EXERCISE PROMPT -
In the listing below, find every line with the string "brick" and pull it out.

DATA SHOWN -
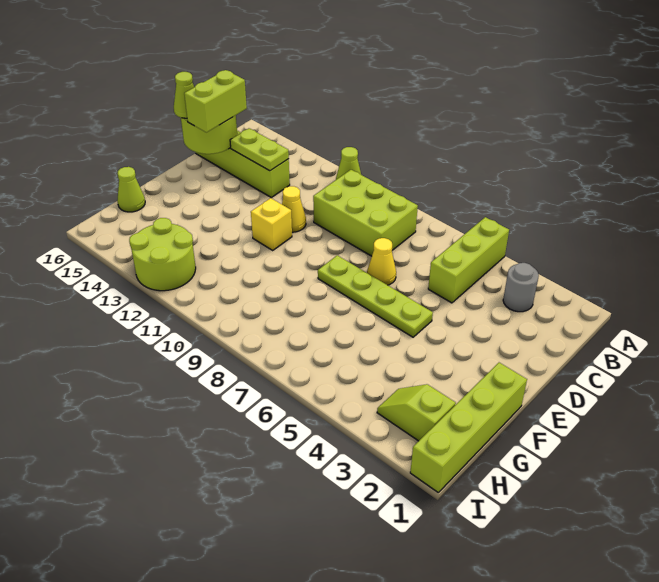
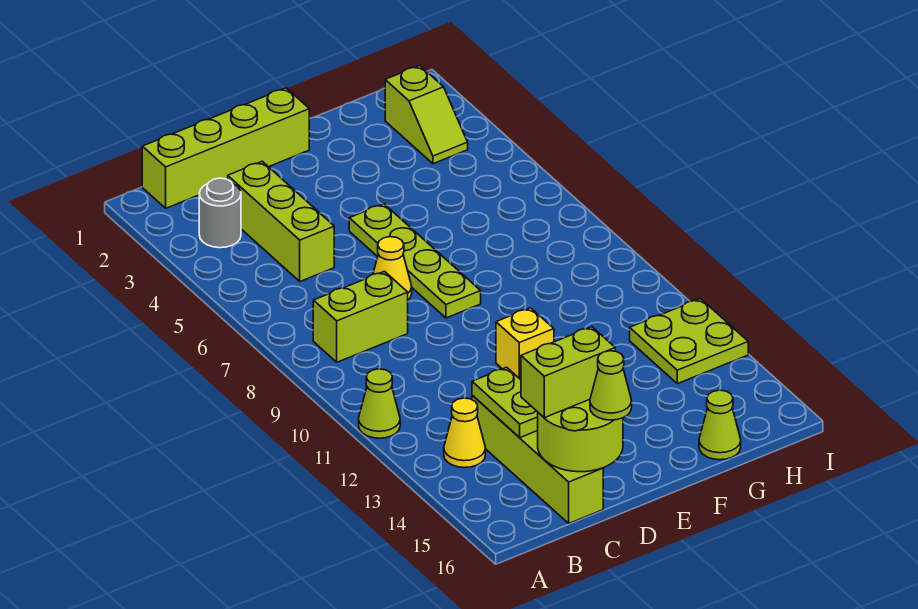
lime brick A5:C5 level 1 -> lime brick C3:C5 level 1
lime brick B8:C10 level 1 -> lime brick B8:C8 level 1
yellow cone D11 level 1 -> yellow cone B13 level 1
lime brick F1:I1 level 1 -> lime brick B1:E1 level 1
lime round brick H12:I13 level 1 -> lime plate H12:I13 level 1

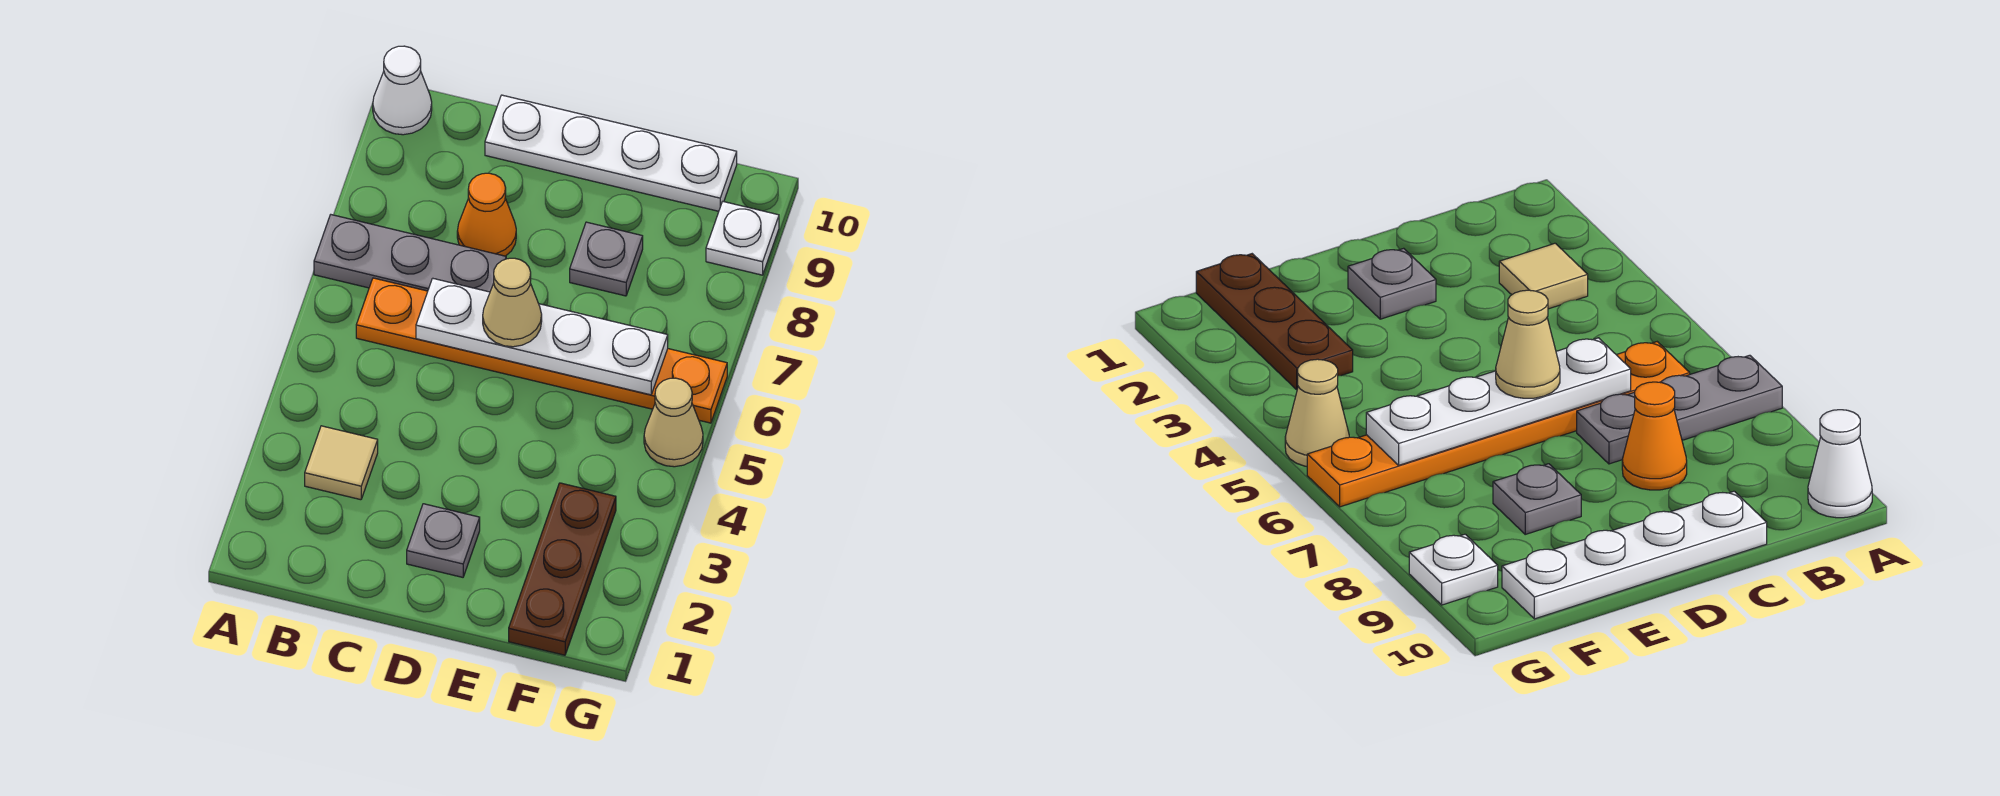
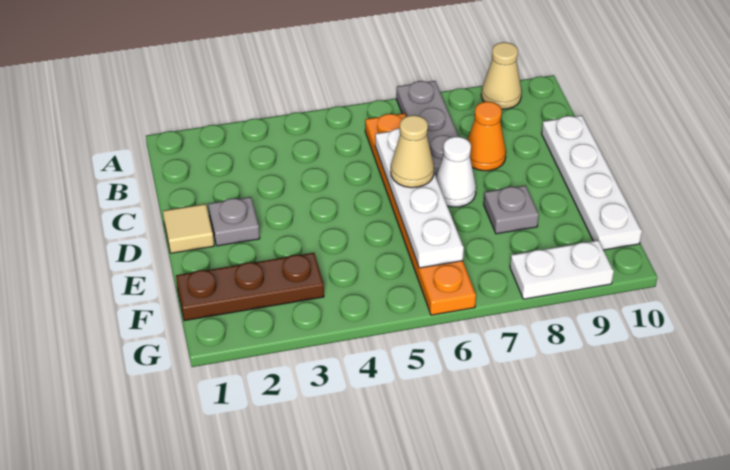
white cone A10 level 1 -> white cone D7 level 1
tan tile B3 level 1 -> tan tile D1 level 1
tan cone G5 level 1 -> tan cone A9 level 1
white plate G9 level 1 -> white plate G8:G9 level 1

SOLUTION -
lime brick A5:C5 level 1 -> lime brick C3:C5 level 1
lime brick B8:C10 level 1 -> lime brick B8:C8 level 1
lime brick F1:I1 level 1 -> lime brick B1:E1 level 1
lime round brick H12:I13 level 1 -> lime plate H12:I13 level 1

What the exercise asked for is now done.